Lines before the one containing "R1: 47k (+5V, N_37) -> 47k (+5V, N_29)" are left out; return that line and every line after it exactly, through the end of the data below.
*** Block opens ***
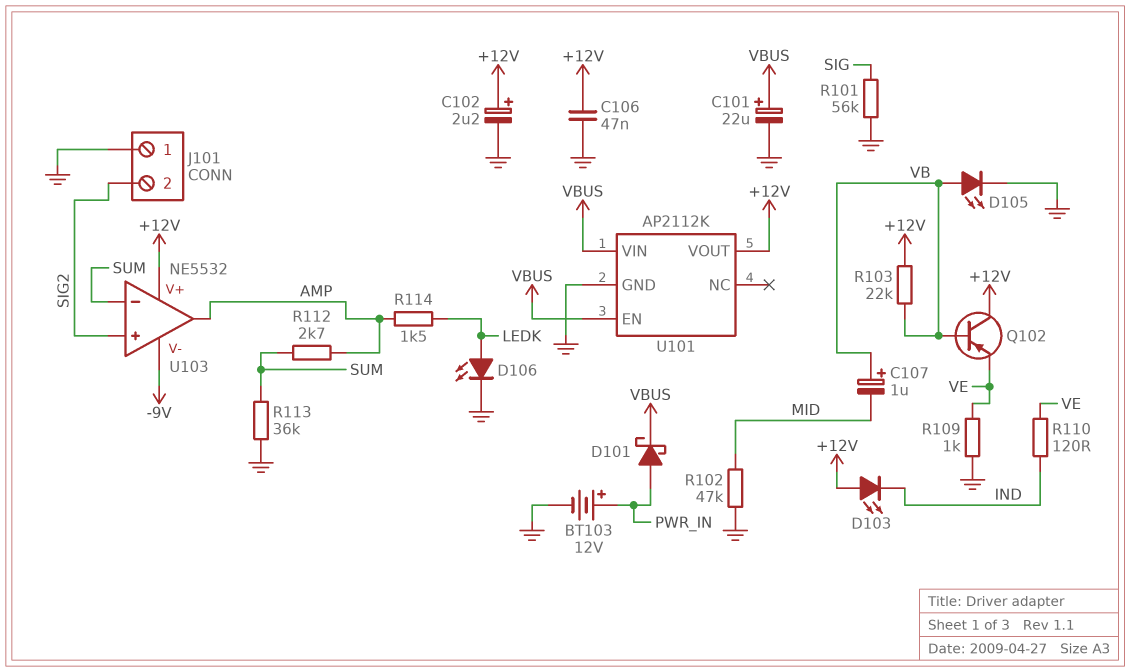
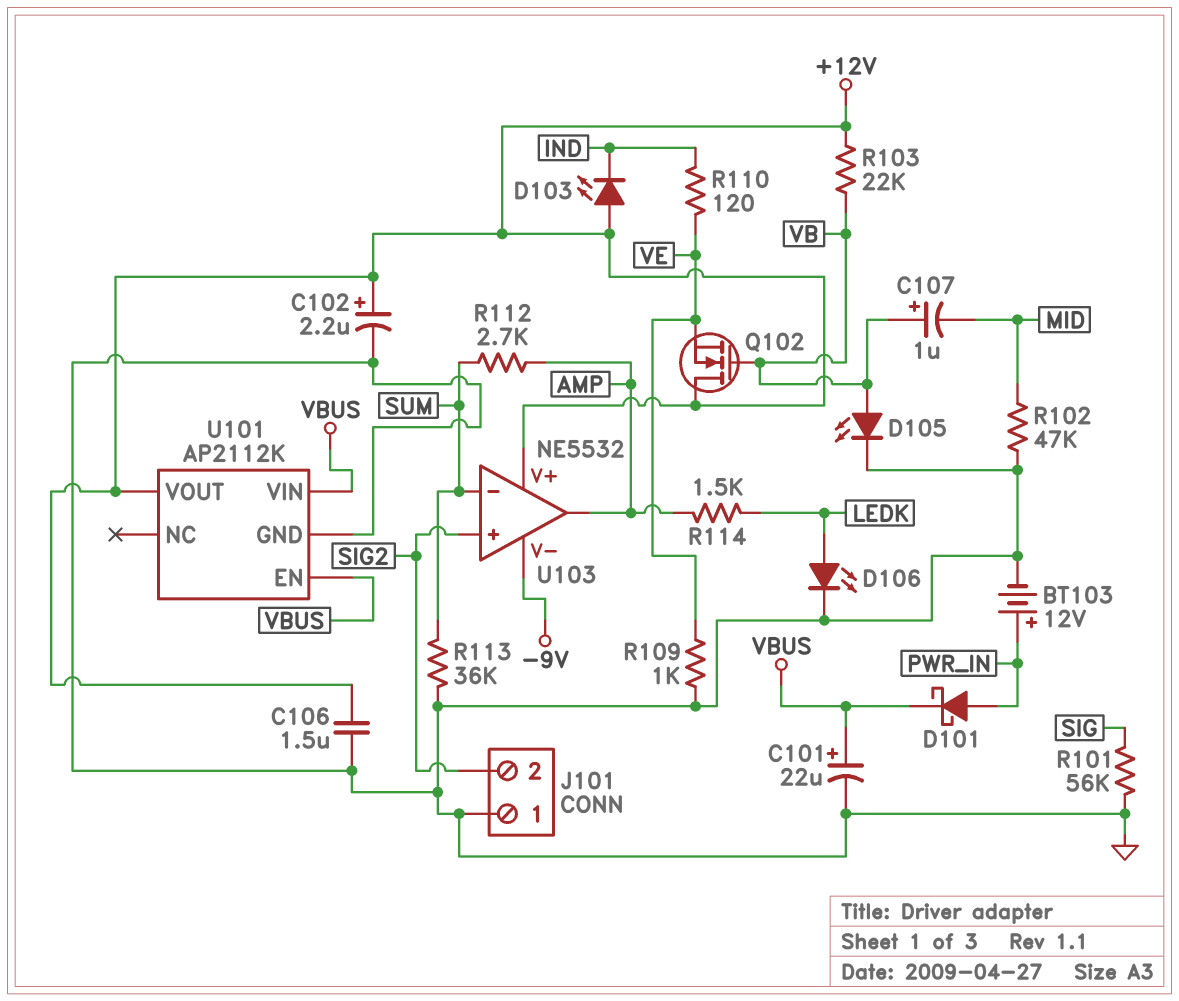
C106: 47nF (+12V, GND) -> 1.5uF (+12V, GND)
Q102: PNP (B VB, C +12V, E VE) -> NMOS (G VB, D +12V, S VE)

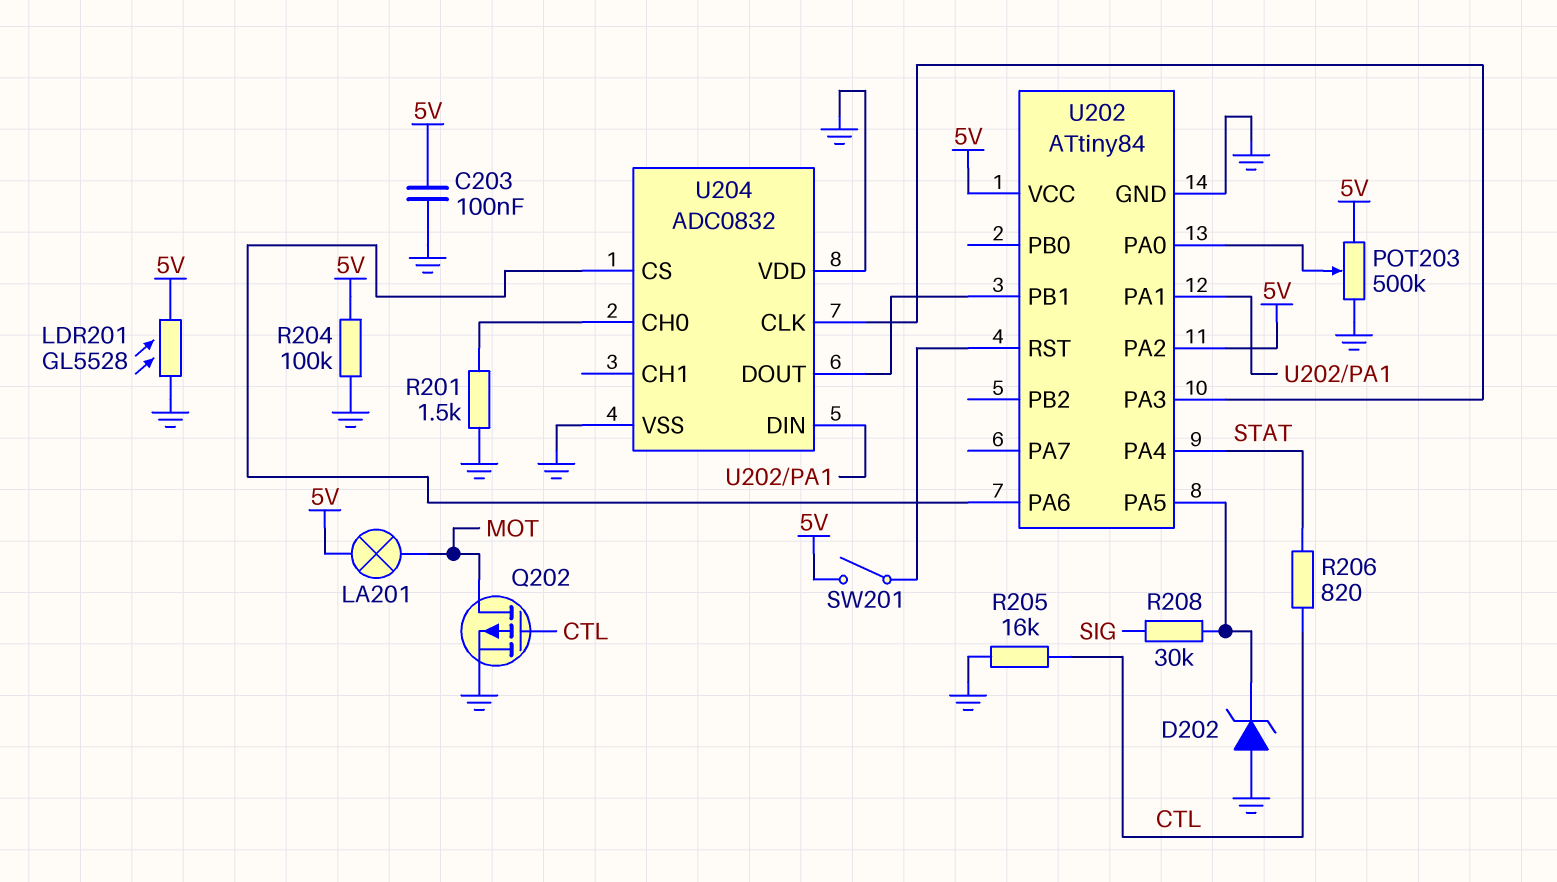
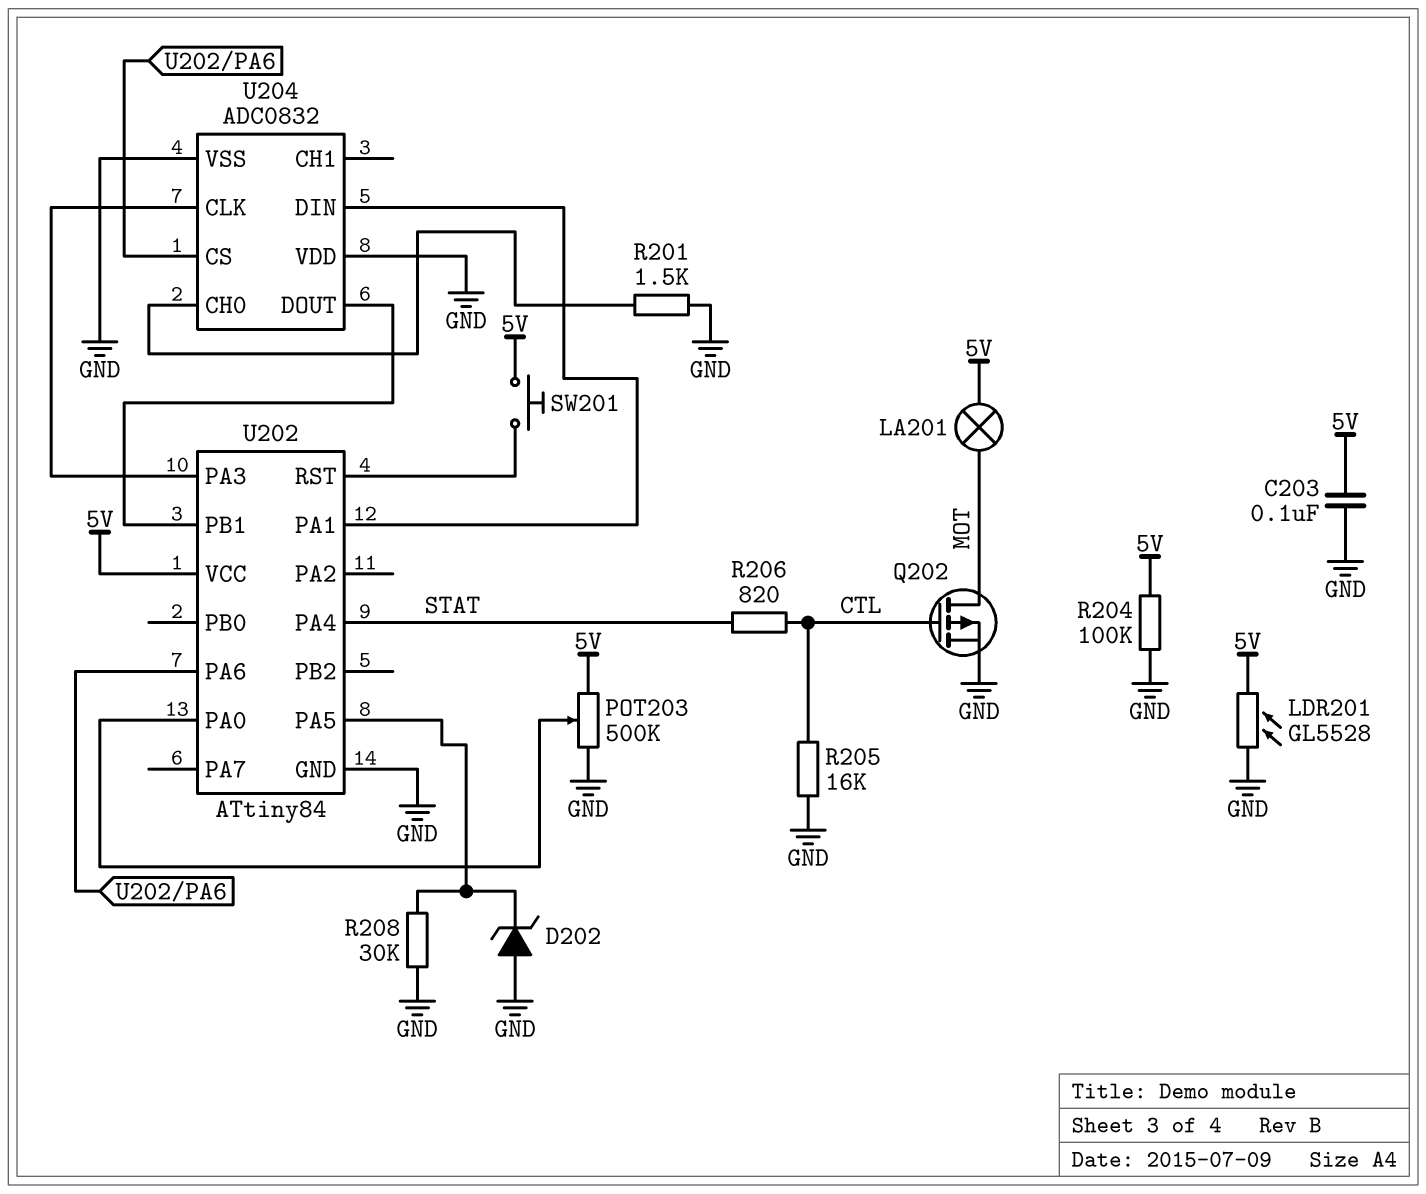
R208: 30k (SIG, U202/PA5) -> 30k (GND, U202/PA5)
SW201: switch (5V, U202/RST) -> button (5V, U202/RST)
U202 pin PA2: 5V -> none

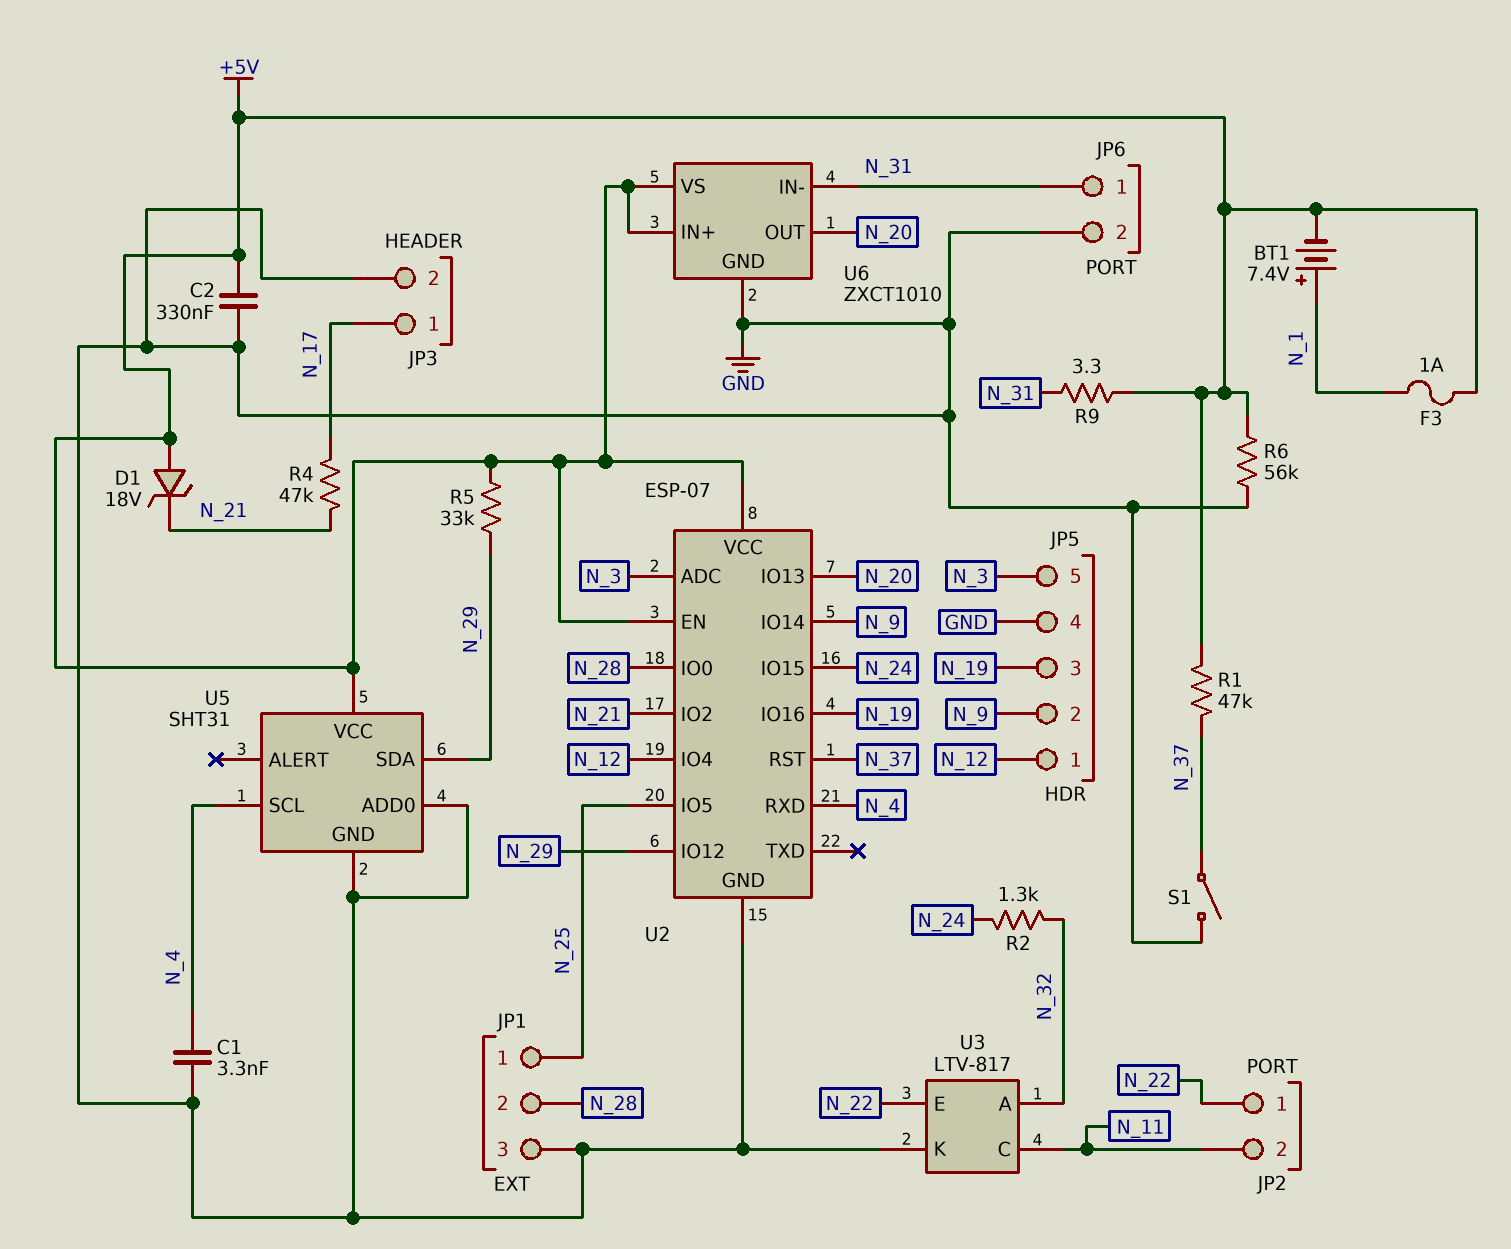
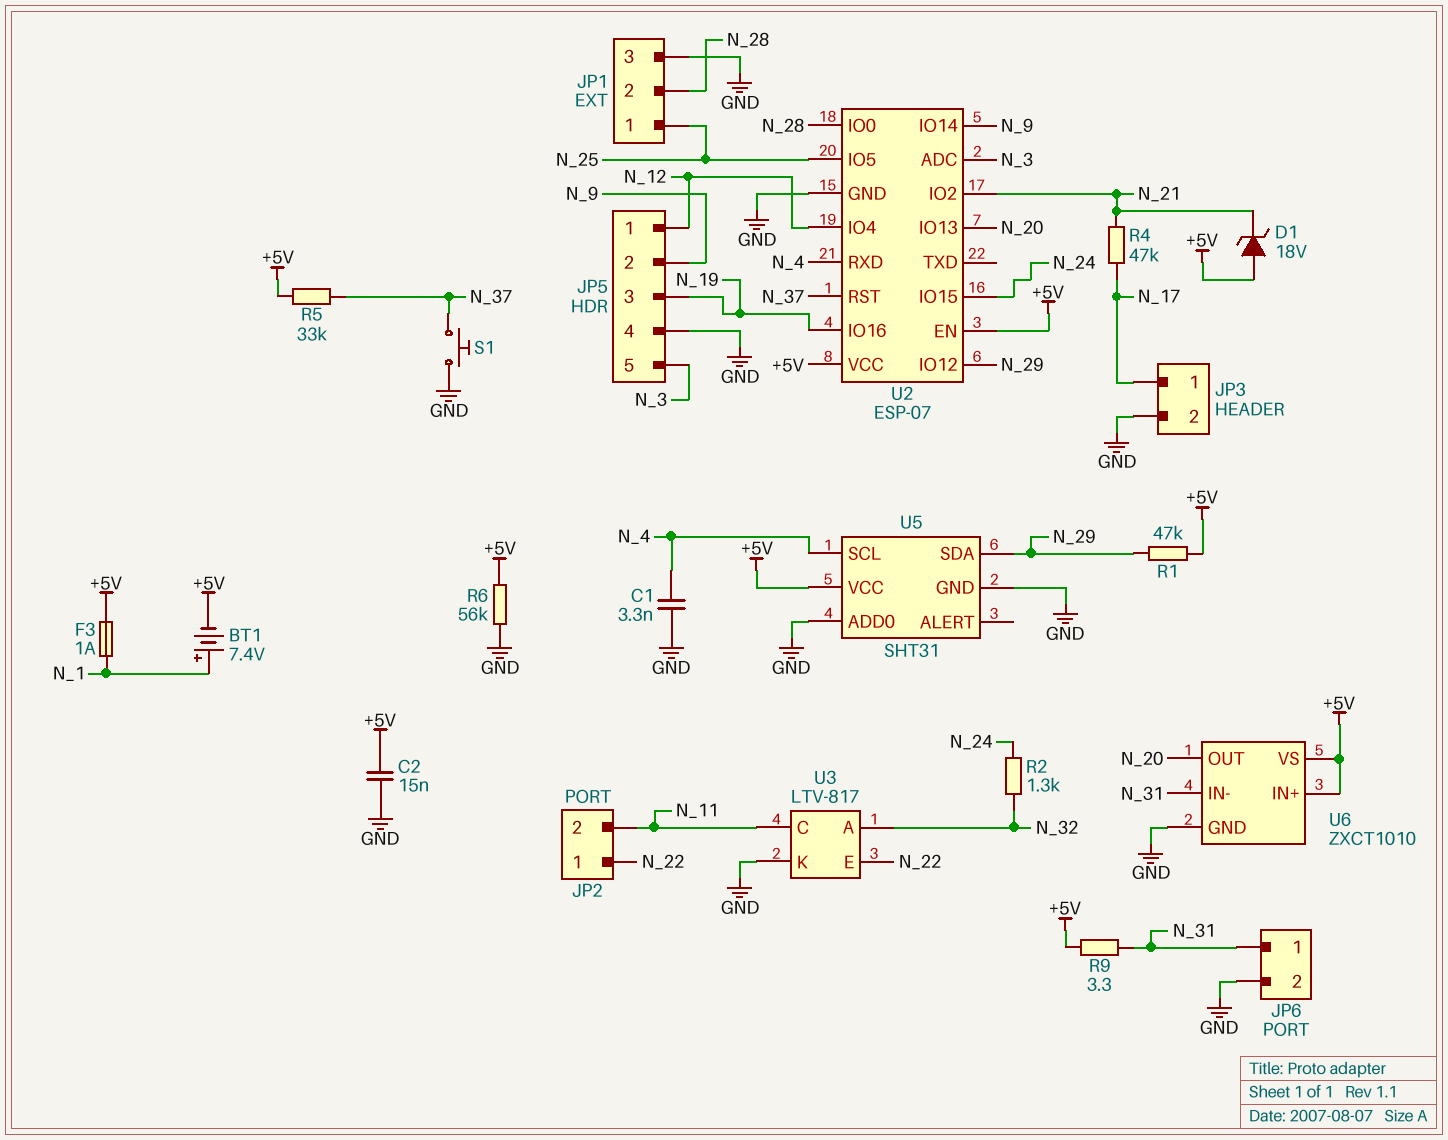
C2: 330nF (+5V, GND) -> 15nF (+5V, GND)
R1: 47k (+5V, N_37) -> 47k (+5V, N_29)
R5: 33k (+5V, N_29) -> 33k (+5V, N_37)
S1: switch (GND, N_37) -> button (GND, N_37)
*** Block closes ***
- _Solution to this problem_
R1: 47k (+5V, N_37) -> 47k (+5V, N_29)
R5: 33k (+5V, N_29) -> 33k (+5V, N_37)
S1: switch (GND, N_37) -> button (GND, N_37)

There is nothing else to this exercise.